**EXERCISE DETAILS:**
Only the pictures are to be left out; write out the rest of the data exactly.

[Coordinate-based object records]
+ + + +

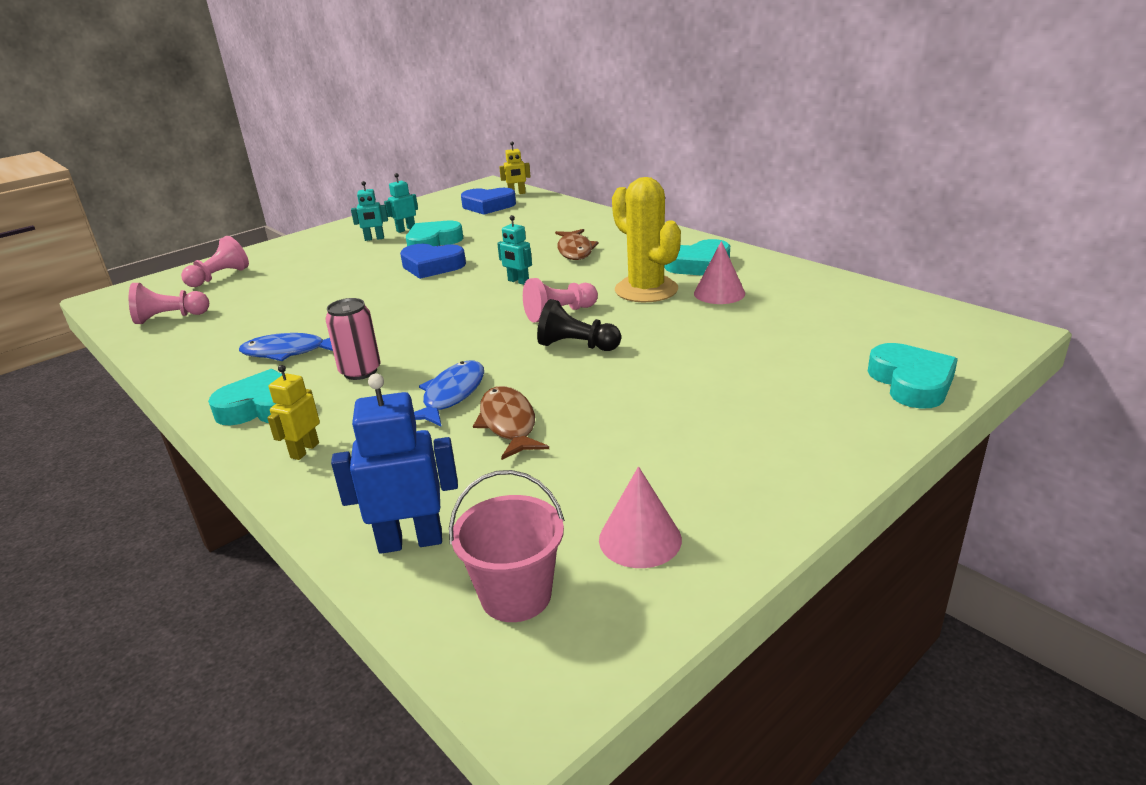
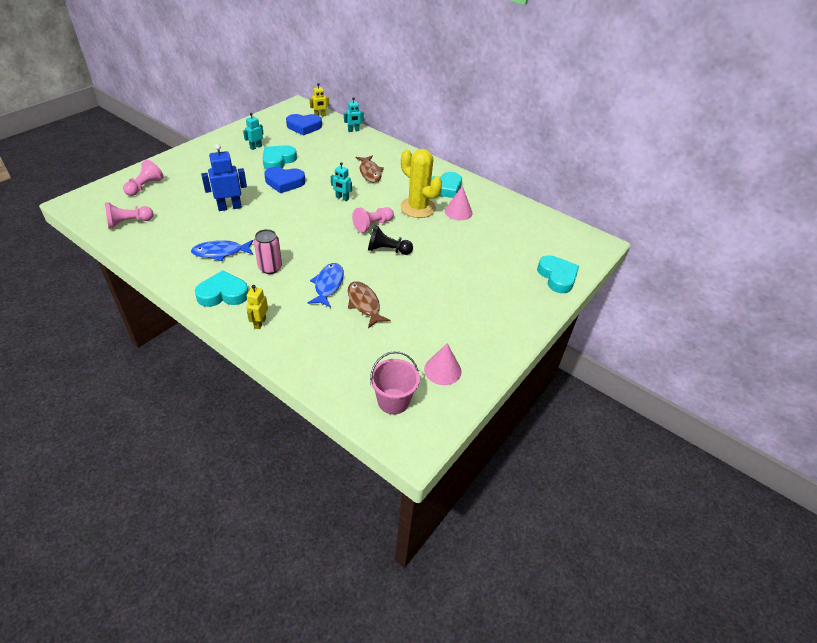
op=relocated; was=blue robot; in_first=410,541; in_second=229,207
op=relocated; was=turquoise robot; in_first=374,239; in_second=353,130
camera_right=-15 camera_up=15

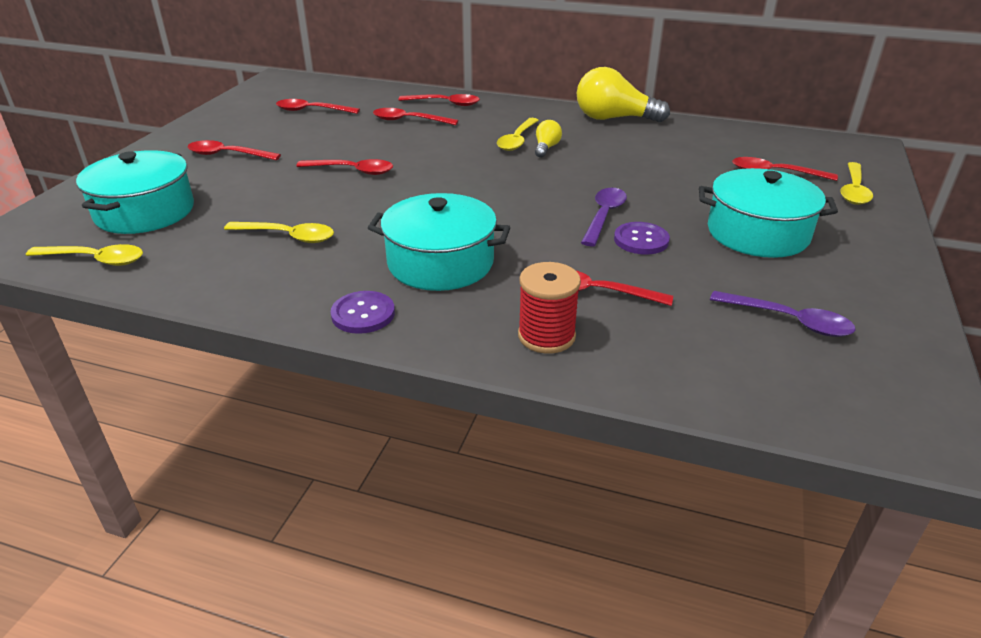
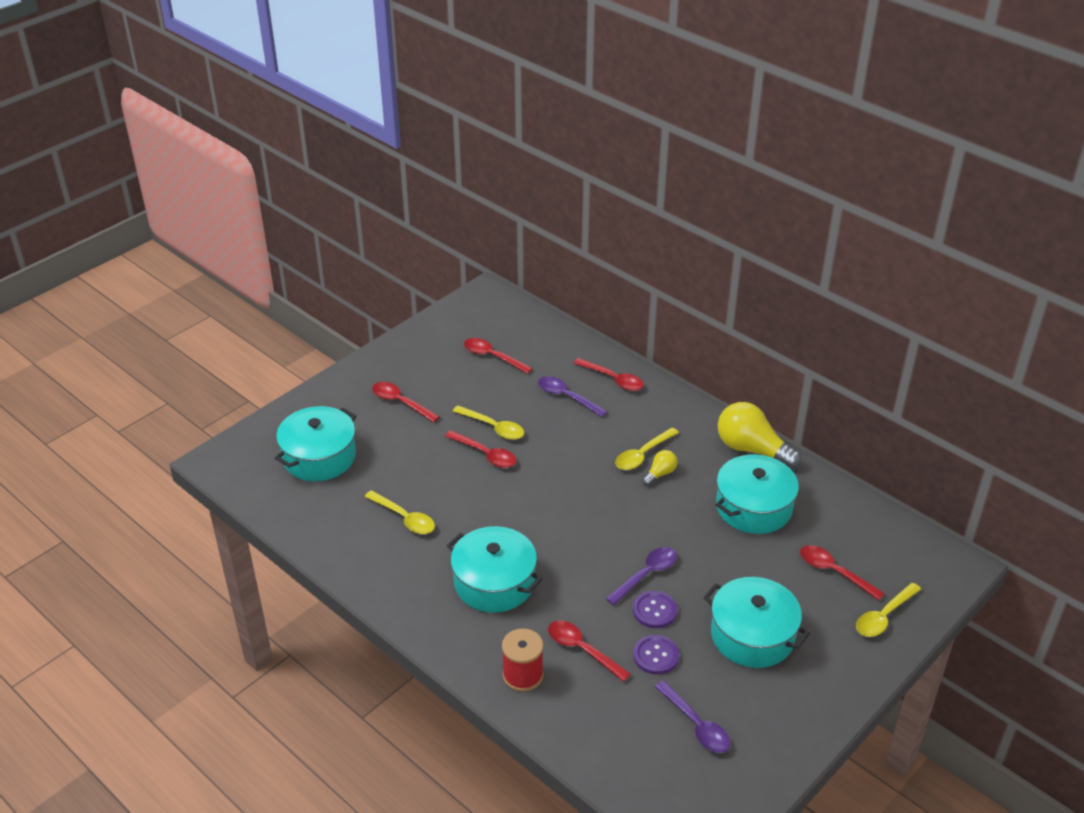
op=relocated; was=yellow spoon; in_first=95,260; in_second=493,427
op=colour; was=red spoon; now=purple spoon; in_first=409,121; in_second=567,397
op=relocated; was=purple button; in_first=363,314; in_second=656,656
op=appeared; now=turquoise pot; in_second=754,507
camera_right=25 camera_up=5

+ + + +

**OUTPUT FOR THIS TASK:**
op=relocated; was=blue robot; in_first=410,541; in_second=229,207
op=relocated; was=turquoise robot; in_first=374,239; in_second=353,130
camera_right=-15 camera_up=15

op=relocated; was=yellow spoon; in_first=95,260; in_second=493,427
op=colour; was=red spoon; now=purple spoon; in_first=409,121; in_second=567,397
op=relocated; was=purple button; in_first=363,314; in_second=656,656
op=appeared; now=turquoise pot; in_second=754,507
camera_right=25 camera_up=5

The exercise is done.